**Work required:** Find each line in the listing below that contains the word "location" and copy those lines out in full.

━━ Study material

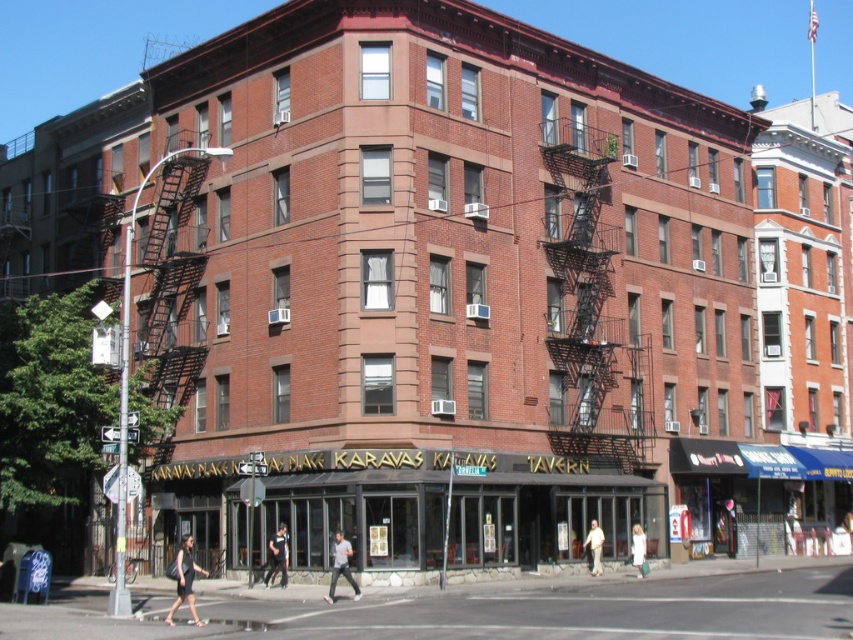
From the picture: Which is more to the left, black metal fire escape at center or white cotton shirt at center?

Positioned to the left is white cotton shirt at center.

Is point (576, 294) less distant than point (592, 538)?

No, it is not.

What do you see at coordinates (589, 301) in the screenshot?
I see `black metal fire escape at center` at bounding box center [589, 301].

Where is `black metal fire escape at center`? This screenshot has height=640, width=853. black metal fire escape at center is located at coordinates (589, 301).

Is black dress at center closer to the viewer compared to white cotton shirt at center?

Yes, it is in front of white cotton shirt at center.

Describe the element at coordinates (184, 580) in the screenshot. This screenshot has width=853, height=640. I see `black dress at center` at that location.

Is point (195, 620) closer to camera compared to point (596, 570)?

Yes.

Identify the location of black dress at center. (184, 580).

━━━━

**Completed exercise:**
Describe the element at coordinates (184, 580) in the screenshot. This screenshot has width=853, height=640. I see `black dress at center` at that location.
Identify the location of black dress at center. (184, 580).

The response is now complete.